*** Opening of Dataset records ***

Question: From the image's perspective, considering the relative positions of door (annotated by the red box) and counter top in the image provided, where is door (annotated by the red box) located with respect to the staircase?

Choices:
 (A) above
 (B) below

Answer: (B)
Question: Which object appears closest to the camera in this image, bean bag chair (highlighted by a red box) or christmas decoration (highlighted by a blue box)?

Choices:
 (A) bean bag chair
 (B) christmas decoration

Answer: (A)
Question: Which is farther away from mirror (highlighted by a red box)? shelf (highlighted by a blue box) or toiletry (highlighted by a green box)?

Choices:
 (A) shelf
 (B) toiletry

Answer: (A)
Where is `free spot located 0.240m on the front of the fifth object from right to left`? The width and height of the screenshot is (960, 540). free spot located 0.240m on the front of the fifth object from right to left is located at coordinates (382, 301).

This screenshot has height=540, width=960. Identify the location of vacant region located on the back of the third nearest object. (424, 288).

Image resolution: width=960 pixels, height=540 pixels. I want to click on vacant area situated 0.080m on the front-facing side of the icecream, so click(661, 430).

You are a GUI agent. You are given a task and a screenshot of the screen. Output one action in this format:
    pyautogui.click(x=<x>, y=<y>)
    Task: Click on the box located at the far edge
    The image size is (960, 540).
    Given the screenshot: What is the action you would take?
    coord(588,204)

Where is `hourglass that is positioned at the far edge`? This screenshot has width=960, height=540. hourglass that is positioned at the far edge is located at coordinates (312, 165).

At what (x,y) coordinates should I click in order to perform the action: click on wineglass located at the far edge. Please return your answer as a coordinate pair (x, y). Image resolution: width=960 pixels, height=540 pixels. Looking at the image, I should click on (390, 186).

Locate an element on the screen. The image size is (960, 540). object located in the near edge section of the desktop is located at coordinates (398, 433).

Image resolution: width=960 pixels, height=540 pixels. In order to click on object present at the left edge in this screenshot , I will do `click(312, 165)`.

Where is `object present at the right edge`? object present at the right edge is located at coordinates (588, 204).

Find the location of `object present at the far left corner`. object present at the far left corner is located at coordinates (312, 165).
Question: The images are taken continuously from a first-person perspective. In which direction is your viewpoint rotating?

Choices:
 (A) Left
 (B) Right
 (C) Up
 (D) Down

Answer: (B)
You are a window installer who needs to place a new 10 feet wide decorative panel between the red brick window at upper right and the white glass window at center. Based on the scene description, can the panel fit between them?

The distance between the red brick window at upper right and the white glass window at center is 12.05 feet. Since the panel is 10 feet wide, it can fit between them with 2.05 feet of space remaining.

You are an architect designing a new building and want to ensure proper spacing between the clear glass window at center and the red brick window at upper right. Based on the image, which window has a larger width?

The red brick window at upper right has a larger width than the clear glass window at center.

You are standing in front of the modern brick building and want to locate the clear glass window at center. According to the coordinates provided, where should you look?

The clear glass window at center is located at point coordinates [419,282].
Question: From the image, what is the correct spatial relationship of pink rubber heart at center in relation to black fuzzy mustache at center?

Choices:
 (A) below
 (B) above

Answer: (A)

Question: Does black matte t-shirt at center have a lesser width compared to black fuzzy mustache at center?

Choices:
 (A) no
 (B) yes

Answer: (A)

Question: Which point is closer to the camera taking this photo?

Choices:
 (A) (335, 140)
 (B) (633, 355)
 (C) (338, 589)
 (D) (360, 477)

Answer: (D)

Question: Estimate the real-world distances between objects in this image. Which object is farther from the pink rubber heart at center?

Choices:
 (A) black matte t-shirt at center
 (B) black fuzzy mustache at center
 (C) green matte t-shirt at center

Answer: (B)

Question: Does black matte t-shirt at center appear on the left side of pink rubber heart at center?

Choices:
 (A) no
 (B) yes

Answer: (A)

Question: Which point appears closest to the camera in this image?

*** Close of Dataset records ***

What to produce -
Revise the records so that every instance of "far edge" reads "back edge", leaving everything else unchanged.

Exercise result -
Question: From the image's perspective, considering the relative positions of door (annotated by the red box) and counter top in the image provided, where is door (annotated by the red box) located with respect to the staircase?

Choices:
 (A) above
 (B) below

Answer: (B)
Question: Which object appears closest to the camera in this image, bean bag chair (highlighted by a red box) or christmas decoration (highlighted by a blue box)?

Choices:
 (A) bean bag chair
 (B) christmas decoration

Answer: (A)
Question: Which is farther away from mirror (highlighted by a red box)? shelf (highlighted by a blue box) or toiletry (highlighted by a green box)?

Choices:
 (A) shelf
 (B) toiletry

Answer: (A)
Where is `free spot located 0.240m on the front of the fifth object from right to left`? The width and height of the screenshot is (960, 540). free spot located 0.240m on the front of the fifth object from right to left is located at coordinates (382, 301).

This screenshot has height=540, width=960. Identify the location of vacant region located on the back of the third nearest object. (424, 288).

Image resolution: width=960 pixels, height=540 pixels. I want to click on vacant area situated 0.080m on the front-facing side of the icecream, so click(661, 430).

You are a GUI agent. You are given a task and a screenshot of the screen. Output one action in this format:
    pyautogui.click(x=<x>, y=<y>)
    Task: Click on the box located at the back edge
    The image size is (960, 540).
    Given the screenshot: What is the action you would take?
    coord(588,204)

Where is `hourglass that is positioned at the back edge`? This screenshot has width=960, height=540. hourglass that is positioned at the back edge is located at coordinates (312, 165).

At what (x,y) coordinates should I click in order to perform the action: click on wineglass located at the back edge. Please return your answer as a coordinate pair (x, y). Image resolution: width=960 pixels, height=540 pixels. Looking at the image, I should click on (390, 186).

Locate an element on the screen. The image size is (960, 540). object located in the near edge section of the desktop is located at coordinates (398, 433).

Image resolution: width=960 pixels, height=540 pixels. In order to click on object present at the left edge in this screenshot , I will do `click(312, 165)`.

Where is `object present at the right edge`? object present at the right edge is located at coordinates (588, 204).

Find the location of `object present at the far left corner`. object present at the far left corner is located at coordinates (312, 165).
Question: The images are taken continuously from a first-person perspective. In which direction is your viewpoint rotating?

Choices:
 (A) Left
 (B) Right
 (C) Up
 (D) Down

Answer: (B)
You are a window installer who needs to place a new 10 feet wide decorative panel between the red brick window at upper right and the white glass window at center. Based on the scene description, can the panel fit between them?

The distance between the red brick window at upper right and the white glass window at center is 12.05 feet. Since the panel is 10 feet wide, it can fit between them with 2.05 feet of space remaining.

You are an architect designing a new building and want to ensure proper spacing between the clear glass window at center and the red brick window at upper right. Based on the image, which window has a larger width?

The red brick window at upper right has a larger width than the clear glass window at center.

You are standing in front of the modern brick building and want to locate the clear glass window at center. According to the coordinates provided, where should you look?

The clear glass window at center is located at point coordinates [419,282].
Question: From the image, what is the correct spatial relationship of pink rubber heart at center in relation to black fuzzy mustache at center?

Choices:
 (A) below
 (B) above

Answer: (A)

Question: Does black matte t-shirt at center have a lesser width compared to black fuzzy mustache at center?

Choices:
 (A) no
 (B) yes

Answer: (A)

Question: Which point is closer to the camera taking this photo?

Choices:
 (A) (335, 140)
 (B) (633, 355)
 (C) (338, 589)
 (D) (360, 477)

Answer: (D)

Question: Estimate the real-world distances between objects in this image. Which object is farther from the pink rubber heart at center?

Choices:
 (A) black matte t-shirt at center
 (B) black fuzzy mustache at center
 (C) green matte t-shirt at center

Answer: (B)

Question: Does black matte t-shirt at center appear on the left side of pink rubber heart at center?

Choices:
 (A) no
 (B) yes

Answer: (A)

Question: Which point appears closest to the camera in this image?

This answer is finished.